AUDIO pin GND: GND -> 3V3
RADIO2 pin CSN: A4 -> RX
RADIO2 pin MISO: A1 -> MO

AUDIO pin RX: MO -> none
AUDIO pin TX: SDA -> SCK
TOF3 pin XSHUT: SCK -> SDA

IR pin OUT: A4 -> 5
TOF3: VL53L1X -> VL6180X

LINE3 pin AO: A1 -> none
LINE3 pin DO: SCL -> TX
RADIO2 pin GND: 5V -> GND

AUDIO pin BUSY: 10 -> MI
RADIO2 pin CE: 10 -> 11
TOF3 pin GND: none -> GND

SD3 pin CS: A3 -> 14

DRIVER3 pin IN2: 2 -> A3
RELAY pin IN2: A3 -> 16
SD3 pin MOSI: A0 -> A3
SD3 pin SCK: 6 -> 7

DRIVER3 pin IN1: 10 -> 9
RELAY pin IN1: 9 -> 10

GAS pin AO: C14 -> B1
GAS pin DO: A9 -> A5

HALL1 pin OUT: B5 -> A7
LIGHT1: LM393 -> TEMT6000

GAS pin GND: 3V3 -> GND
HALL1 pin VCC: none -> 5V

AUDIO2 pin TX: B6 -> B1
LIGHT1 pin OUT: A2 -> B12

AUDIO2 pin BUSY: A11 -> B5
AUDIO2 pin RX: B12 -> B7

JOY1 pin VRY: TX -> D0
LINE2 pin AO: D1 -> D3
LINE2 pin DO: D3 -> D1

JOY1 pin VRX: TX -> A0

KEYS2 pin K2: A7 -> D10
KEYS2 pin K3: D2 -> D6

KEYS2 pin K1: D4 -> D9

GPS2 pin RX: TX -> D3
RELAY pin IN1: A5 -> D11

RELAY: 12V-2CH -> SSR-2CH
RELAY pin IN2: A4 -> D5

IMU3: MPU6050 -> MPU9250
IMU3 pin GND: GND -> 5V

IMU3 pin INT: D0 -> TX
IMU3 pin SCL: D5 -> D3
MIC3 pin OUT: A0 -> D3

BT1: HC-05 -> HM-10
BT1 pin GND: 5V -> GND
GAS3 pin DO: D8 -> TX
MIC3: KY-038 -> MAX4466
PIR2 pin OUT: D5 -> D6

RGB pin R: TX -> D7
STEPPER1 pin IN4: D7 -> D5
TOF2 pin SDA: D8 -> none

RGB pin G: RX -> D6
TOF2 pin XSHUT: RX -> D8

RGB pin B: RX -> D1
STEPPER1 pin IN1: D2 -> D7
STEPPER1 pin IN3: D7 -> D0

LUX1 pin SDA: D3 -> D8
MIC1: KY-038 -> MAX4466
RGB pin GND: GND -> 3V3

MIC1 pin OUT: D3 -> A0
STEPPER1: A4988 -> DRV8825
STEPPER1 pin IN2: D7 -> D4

▸ WORK REQUIRED
Only the lines from the one containing "IMU3: MPU6050 -> MPU9250" through the end of the material belong in the answer, each restated word for word.

▸ RESPONSE TO THE EXERCISE
IMU3: MPU6050 -> MPU9250
IMU3 pin GND: GND -> 5V

IMU3 pin INT: D0 -> TX
IMU3 pin SCL: D5 -> D3
MIC3 pin OUT: A0 -> D3

BT1: HC-05 -> HM-10
BT1 pin GND: 5V -> GND
GAS3 pin DO: D8 -> TX
MIC3: KY-038 -> MAX4466
PIR2 pin OUT: D5 -> D6

RGB pin R: TX -> D7
STEPPER1 pin IN4: D7 -> D5
TOF2 pin SDA: D8 -> none

RGB pin G: RX -> D6
TOF2 pin XSHUT: RX -> D8

RGB pin B: RX -> D1
STEPPER1 pin IN1: D2 -> D7
STEPPER1 pin IN3: D7 -> D0

LUX1 pin SDA: D3 -> D8
MIC1: KY-038 -> MAX4466
RGB pin GND: GND -> 3V3

MIC1 pin OUT: D3 -> A0
STEPPER1: A4988 -> DRV8825
STEPPER1 pin IN2: D7 -> D4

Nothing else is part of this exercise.